What to work on.
When you reach the line containing "cupcake/blue <315 286" in the data below, reproduce it and every line that follows, exactly and without additions.

Provided material.
○ ○ ○ ○ ○

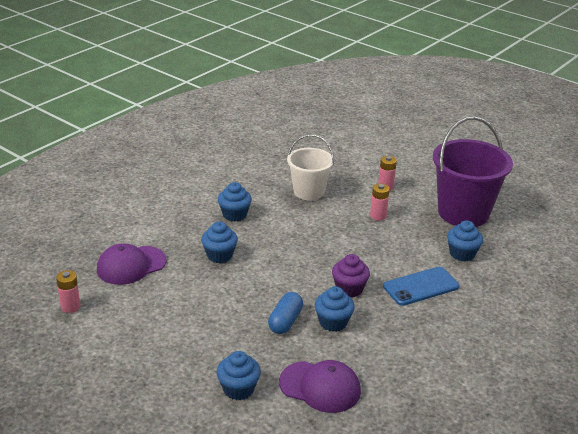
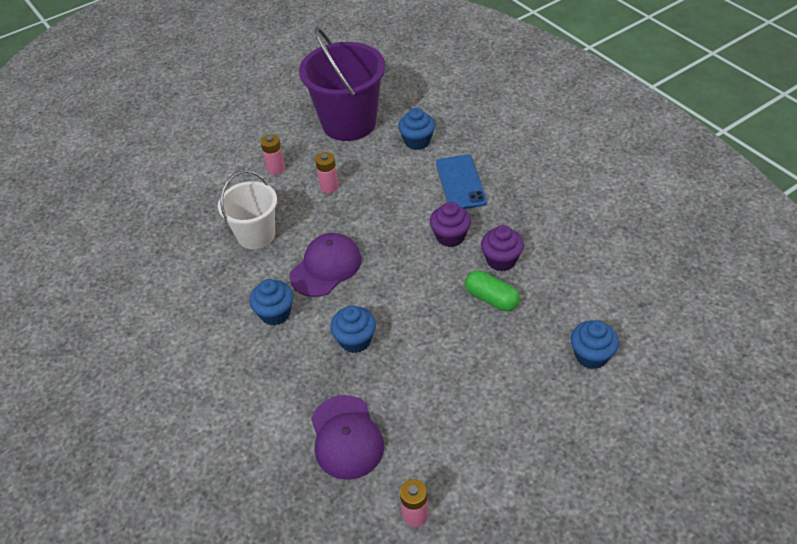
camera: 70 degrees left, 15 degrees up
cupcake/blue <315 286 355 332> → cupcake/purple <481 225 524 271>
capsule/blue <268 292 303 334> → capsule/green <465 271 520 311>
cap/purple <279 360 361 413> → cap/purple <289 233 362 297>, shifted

○ ○ ○ ○ ○

Task solution.
cupcake/blue <315 286 355 332> → cupcake/purple <481 225 524 271>
capsule/blue <268 292 303 334> → capsule/green <465 271 520 311>
cap/purple <279 360 361 413> → cap/purple <289 233 362 297>, shifted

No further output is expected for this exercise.